*TASK PROMPT:*
If a line in the listing includes the word "none", copy it out.

*DATA SECTION:*

==========

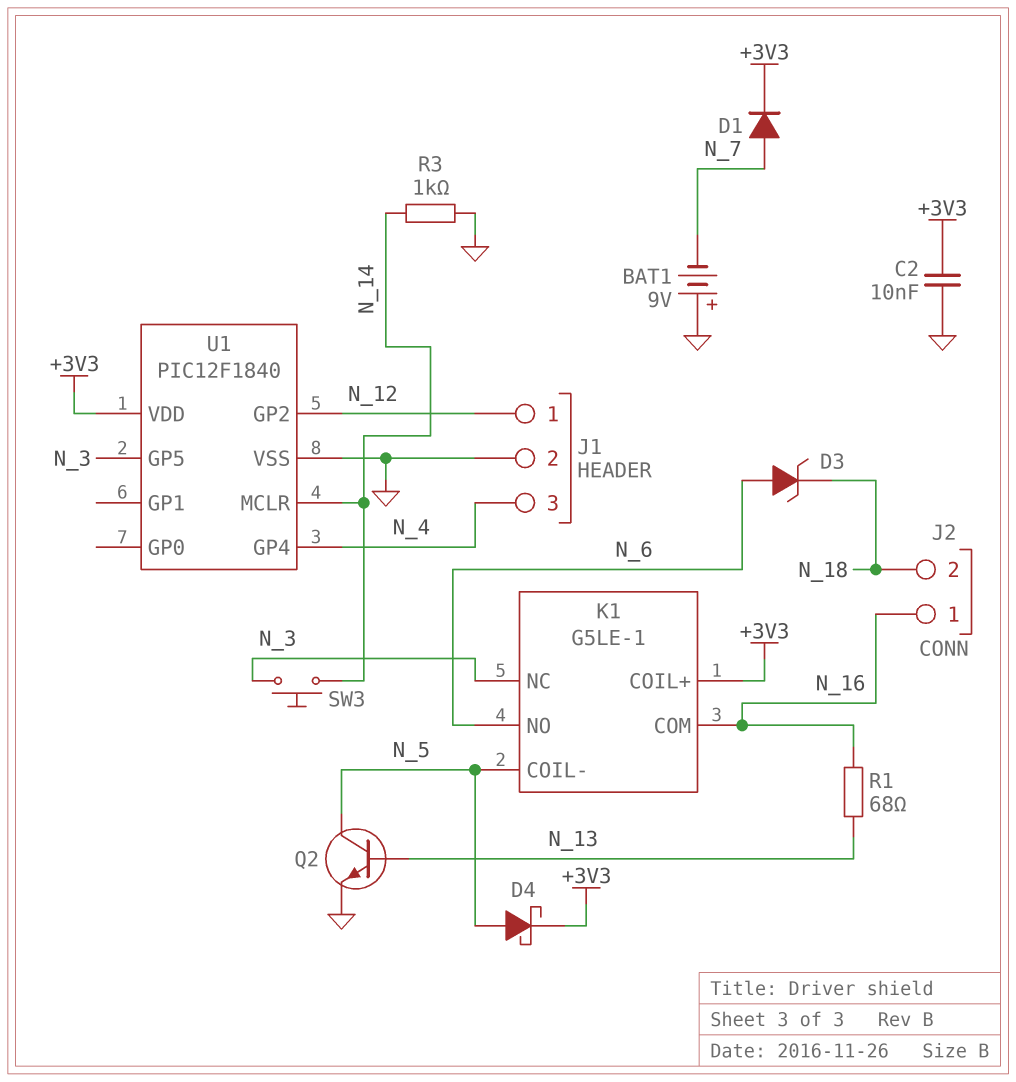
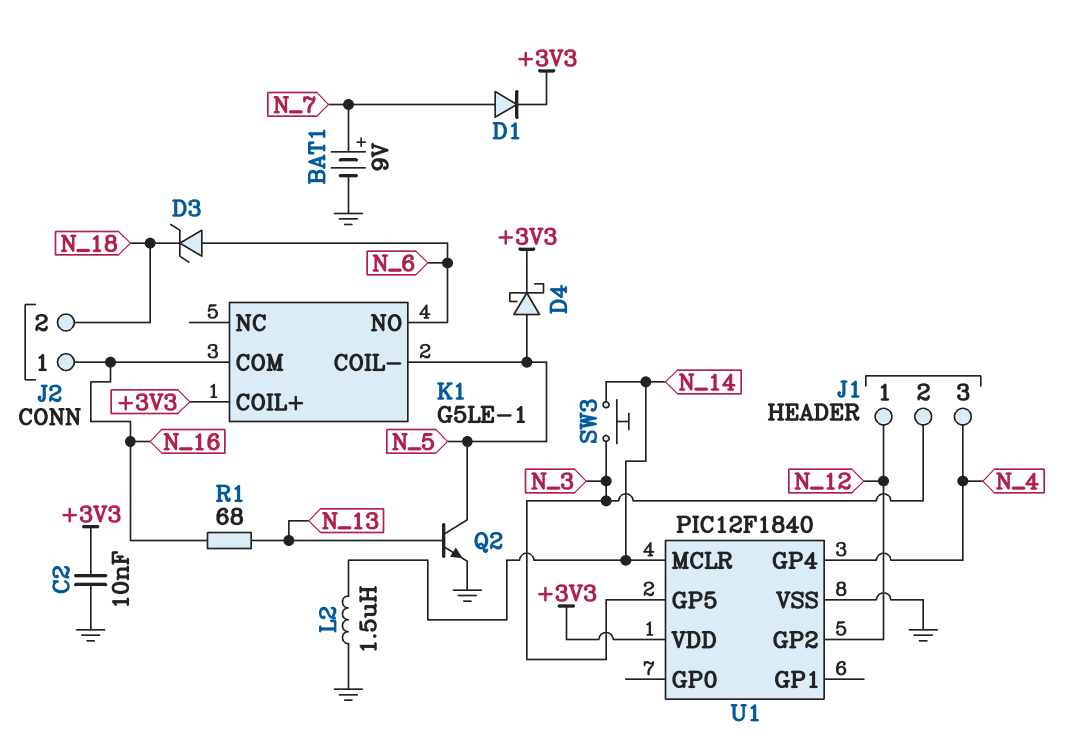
BAT1: 9V (plus GND, minus N_7) -> 9V (plus N_7, minus GND)
J1 pin 2: GND -> N_3
K1 pin NC: N_3 -> none
L2: none -> 1.5uH (GND, N_14)
R3: 1k (GND, N_14) -> none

==========

*OUTPUT OF THE EXERCISE:*
K1 pin NC: N_3 -> none
L2: none -> 1.5uH (GND, N_14)
R3: 1k (GND, N_14) -> none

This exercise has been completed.